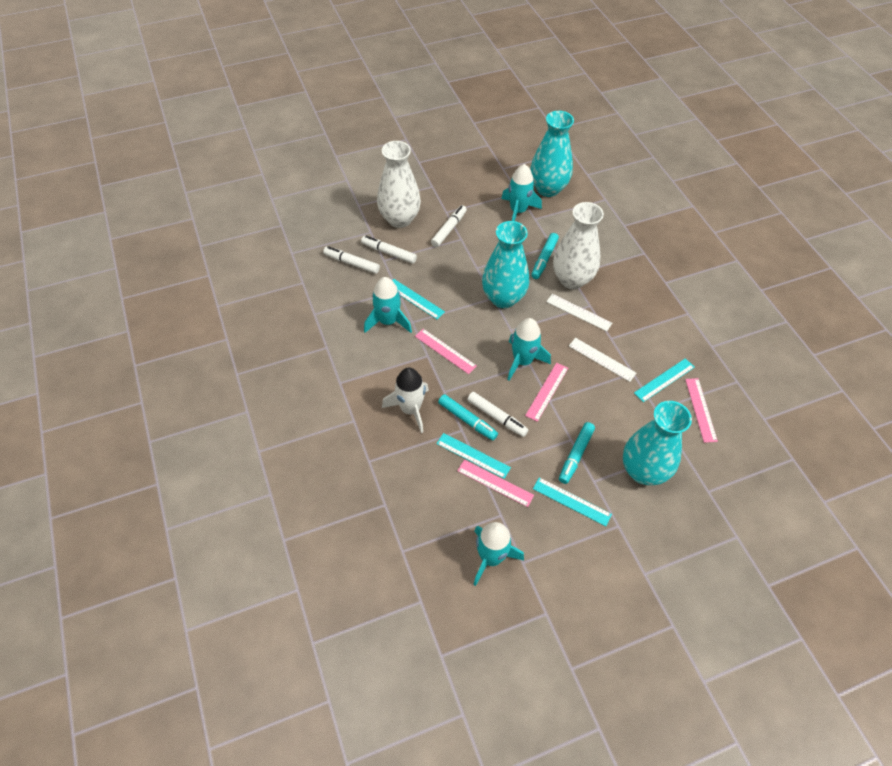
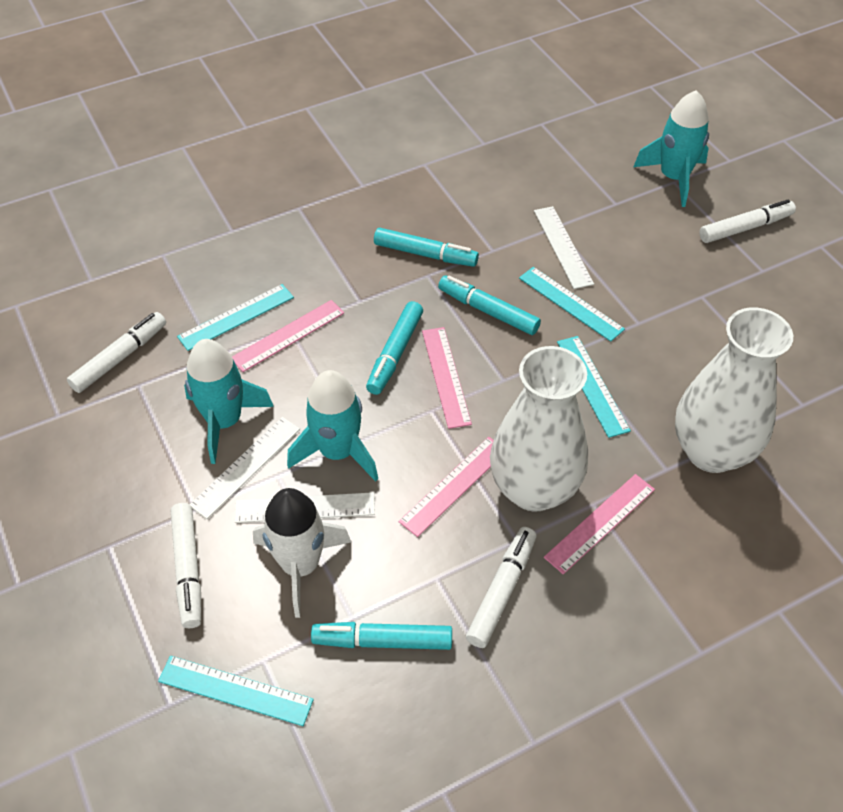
turquoise marker: 3 -> 4
turquoise rocket: 4 -> 3
turquoise vase: 3 -> 0
white ruler: 2 -> 3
──────────
> WORK REQUIRED
Everything in the listing, except its images, should be set down exactly.

> EXERCISE OUTPUT
turquoise marker: 3 -> 4
turquoise rocket: 4 -> 3
turquoise vase: 3 -> 0
white ruler: 2 -> 3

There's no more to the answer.